(Data items)
--------------------------------------------------

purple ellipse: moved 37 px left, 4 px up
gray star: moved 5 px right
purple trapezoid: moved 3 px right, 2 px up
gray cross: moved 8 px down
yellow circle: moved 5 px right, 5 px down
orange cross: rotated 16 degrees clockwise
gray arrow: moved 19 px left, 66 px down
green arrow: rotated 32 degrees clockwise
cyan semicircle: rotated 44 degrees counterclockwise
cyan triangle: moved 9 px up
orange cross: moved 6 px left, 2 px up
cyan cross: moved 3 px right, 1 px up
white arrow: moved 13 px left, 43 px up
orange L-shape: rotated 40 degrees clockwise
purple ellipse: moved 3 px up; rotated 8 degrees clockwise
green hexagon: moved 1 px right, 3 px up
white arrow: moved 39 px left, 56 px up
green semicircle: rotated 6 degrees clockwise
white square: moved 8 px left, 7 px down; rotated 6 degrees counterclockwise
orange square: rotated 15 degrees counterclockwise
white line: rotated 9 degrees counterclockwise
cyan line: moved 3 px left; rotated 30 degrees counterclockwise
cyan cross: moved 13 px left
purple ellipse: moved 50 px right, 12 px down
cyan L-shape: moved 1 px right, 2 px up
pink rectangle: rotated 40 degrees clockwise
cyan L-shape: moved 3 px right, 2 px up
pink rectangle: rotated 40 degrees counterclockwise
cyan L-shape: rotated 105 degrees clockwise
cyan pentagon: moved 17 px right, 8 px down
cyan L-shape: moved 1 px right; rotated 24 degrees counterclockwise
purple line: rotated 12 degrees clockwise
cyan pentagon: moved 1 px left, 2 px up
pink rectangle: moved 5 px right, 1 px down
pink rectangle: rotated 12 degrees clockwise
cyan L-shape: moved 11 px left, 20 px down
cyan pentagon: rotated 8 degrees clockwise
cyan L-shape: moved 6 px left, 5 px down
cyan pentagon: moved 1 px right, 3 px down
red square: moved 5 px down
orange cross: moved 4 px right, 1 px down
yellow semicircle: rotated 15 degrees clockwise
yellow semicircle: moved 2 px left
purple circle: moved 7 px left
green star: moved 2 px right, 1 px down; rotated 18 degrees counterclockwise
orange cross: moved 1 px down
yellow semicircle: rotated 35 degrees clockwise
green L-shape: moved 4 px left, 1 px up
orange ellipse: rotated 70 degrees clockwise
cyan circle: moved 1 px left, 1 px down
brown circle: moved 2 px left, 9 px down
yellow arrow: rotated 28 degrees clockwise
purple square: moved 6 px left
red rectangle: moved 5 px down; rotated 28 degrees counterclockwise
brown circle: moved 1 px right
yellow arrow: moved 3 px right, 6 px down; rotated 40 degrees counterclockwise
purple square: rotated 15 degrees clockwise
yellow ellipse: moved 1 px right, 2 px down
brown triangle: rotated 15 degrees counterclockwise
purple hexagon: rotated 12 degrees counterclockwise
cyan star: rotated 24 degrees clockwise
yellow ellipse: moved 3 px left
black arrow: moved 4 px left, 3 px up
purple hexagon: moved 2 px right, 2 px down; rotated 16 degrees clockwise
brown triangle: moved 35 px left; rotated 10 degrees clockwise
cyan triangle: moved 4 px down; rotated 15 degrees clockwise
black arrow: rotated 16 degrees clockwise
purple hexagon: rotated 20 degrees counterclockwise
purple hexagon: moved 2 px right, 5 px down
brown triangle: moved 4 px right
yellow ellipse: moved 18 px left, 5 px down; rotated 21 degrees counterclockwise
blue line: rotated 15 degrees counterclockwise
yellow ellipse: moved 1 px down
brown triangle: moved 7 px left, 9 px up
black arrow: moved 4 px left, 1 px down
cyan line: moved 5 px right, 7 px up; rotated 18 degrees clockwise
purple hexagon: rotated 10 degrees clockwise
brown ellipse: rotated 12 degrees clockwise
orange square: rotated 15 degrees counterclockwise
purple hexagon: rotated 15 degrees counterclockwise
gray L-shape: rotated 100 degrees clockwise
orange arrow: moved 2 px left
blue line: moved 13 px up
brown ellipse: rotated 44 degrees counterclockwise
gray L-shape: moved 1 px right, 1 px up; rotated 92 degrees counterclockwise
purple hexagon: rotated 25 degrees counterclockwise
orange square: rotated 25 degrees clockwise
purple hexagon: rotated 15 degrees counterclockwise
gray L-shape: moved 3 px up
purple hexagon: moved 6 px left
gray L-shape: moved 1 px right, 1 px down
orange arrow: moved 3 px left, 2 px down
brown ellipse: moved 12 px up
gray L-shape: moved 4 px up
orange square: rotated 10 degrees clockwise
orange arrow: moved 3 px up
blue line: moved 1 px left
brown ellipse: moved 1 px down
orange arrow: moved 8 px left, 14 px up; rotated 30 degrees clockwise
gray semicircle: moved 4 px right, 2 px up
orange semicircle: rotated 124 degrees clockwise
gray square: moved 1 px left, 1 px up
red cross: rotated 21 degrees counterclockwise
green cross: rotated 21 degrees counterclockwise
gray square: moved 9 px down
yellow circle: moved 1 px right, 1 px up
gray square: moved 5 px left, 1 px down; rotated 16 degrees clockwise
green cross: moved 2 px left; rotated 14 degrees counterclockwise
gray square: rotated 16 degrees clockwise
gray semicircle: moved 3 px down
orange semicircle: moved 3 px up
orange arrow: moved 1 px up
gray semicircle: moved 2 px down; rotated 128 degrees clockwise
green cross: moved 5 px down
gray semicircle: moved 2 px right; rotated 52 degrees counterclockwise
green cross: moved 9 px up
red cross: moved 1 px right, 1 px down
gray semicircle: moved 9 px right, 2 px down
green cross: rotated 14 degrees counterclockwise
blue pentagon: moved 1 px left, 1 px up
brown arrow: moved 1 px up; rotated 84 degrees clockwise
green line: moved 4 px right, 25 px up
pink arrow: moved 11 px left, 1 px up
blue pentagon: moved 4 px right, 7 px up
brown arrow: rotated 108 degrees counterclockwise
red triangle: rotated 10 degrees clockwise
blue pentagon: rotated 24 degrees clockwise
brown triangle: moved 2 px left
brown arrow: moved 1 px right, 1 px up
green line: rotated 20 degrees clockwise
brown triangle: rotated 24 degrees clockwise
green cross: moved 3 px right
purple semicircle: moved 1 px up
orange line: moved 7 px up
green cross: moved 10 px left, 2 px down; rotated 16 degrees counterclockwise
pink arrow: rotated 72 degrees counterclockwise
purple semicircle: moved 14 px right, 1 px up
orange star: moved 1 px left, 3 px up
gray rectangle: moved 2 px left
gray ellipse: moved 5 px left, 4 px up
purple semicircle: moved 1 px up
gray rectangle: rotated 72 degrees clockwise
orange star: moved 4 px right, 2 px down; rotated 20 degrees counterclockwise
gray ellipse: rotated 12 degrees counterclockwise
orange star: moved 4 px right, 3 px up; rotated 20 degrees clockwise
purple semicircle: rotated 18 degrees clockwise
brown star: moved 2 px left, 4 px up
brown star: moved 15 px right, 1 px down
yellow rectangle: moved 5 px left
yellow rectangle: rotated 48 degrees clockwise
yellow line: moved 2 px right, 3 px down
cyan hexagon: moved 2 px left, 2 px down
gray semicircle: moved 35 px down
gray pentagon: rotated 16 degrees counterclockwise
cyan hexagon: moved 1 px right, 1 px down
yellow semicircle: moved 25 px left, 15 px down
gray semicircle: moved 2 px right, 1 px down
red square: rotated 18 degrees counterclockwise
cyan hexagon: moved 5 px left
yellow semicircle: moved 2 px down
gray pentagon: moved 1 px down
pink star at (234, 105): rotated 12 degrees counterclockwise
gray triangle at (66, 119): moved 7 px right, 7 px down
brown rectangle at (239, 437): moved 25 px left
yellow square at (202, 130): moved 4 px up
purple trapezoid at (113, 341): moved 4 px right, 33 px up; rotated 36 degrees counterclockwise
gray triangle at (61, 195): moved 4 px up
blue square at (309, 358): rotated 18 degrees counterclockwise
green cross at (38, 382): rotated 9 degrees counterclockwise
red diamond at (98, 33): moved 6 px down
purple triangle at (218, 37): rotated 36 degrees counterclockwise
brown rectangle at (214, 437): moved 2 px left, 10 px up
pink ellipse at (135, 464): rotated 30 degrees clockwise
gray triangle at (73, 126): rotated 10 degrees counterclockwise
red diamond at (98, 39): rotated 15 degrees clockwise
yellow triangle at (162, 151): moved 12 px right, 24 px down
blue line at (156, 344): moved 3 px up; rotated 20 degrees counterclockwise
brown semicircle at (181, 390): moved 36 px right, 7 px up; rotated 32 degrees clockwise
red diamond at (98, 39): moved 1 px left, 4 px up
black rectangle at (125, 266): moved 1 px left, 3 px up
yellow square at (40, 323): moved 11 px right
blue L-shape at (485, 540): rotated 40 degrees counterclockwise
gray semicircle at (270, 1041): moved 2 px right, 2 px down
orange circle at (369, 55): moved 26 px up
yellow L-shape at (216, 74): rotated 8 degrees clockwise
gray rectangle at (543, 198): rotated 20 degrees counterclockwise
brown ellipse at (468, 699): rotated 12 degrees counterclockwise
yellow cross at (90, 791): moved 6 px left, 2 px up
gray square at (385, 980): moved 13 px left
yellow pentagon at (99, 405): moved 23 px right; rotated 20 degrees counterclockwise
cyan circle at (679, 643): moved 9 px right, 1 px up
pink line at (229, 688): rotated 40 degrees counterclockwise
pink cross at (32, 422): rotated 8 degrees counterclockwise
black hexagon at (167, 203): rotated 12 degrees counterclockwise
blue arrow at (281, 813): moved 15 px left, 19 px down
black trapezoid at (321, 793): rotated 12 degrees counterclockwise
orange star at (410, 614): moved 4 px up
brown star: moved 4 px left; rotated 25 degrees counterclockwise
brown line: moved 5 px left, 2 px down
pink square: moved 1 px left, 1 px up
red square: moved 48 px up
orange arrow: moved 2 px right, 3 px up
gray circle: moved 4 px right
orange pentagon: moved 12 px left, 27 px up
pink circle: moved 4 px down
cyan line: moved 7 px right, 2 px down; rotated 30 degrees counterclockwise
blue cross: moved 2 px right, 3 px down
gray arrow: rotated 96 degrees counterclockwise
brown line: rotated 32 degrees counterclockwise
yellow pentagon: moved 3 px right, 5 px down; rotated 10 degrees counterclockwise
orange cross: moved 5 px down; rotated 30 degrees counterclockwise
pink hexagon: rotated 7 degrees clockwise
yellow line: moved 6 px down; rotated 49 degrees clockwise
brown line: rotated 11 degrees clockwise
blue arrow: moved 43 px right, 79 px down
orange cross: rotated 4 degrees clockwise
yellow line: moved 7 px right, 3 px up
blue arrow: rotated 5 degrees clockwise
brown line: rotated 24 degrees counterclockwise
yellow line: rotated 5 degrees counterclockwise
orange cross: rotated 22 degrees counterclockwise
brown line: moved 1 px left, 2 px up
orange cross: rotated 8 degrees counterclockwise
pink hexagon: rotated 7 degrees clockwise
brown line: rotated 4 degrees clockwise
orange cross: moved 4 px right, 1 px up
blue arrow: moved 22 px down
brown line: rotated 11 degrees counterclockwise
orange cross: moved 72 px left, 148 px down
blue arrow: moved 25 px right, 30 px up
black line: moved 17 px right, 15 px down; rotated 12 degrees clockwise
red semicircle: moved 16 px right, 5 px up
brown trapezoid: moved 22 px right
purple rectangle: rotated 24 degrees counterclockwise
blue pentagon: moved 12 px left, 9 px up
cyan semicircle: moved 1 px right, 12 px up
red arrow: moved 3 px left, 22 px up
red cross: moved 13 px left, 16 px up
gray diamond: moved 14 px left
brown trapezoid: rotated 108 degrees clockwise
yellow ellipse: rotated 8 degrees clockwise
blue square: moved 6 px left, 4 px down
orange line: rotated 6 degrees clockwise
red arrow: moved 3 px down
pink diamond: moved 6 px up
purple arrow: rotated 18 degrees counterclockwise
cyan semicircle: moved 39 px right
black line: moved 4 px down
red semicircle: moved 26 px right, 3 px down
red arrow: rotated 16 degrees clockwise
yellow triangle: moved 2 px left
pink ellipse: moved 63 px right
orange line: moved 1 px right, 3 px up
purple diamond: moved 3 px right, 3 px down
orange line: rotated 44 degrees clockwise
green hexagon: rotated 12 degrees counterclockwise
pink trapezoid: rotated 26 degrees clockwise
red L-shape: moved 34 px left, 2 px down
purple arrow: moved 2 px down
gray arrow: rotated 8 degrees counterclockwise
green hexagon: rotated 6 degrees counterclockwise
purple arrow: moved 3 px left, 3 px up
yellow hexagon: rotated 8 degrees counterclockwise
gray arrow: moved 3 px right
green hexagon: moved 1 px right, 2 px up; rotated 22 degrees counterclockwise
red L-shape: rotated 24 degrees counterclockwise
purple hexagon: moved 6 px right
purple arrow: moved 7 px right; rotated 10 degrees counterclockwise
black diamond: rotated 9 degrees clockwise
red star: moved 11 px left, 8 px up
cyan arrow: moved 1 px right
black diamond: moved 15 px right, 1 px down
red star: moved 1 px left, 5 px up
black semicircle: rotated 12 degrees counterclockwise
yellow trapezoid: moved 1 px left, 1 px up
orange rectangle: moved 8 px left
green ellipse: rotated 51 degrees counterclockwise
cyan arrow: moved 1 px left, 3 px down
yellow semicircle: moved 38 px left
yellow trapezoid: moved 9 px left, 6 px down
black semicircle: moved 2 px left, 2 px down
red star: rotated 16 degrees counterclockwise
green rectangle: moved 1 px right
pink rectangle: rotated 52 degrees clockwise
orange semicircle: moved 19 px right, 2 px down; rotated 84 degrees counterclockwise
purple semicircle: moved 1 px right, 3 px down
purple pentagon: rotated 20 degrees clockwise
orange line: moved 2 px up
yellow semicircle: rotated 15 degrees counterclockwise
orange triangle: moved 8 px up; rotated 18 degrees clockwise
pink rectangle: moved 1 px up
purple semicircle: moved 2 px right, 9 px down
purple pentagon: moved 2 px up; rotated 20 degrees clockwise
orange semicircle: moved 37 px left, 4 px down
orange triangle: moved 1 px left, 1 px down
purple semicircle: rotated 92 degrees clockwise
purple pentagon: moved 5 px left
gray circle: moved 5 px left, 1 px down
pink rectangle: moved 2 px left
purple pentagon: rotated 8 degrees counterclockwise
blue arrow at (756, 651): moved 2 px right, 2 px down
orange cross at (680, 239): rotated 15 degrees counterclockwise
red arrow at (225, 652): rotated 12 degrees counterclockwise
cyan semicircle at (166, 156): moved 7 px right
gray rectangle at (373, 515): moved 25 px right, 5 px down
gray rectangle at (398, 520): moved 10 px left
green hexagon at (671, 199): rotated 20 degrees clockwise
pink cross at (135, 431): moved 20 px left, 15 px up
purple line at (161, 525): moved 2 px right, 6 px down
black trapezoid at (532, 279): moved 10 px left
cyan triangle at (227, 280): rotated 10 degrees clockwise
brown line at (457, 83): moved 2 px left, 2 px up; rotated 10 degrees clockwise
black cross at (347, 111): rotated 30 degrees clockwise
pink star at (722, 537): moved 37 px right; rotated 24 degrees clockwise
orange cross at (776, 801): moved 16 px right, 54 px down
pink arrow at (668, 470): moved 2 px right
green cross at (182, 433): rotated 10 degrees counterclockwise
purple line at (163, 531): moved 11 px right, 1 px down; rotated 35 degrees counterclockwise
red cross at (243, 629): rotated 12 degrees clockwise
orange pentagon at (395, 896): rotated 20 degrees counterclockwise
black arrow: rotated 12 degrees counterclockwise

--------------------------------------------------

> **What is needed**:
Copy out the records from the first line through the line containing "orange cross: moved 6 px left, 2 px up", including that line.

> **Final result**:
purple ellipse: moved 37 px left, 4 px up
gray star: moved 5 px right
purple trapezoid: moved 3 px right, 2 px up
gray cross: moved 8 px down
yellow circle: moved 5 px right, 5 px down
orange cross: rotated 16 degrees clockwise
gray arrow: moved 19 px left, 66 px down
green arrow: rotated 32 degrees clockwise
cyan semicircle: rotated 44 degrees counterclockwise
cyan triangle: moved 9 px up
orange cross: moved 6 px left, 2 px up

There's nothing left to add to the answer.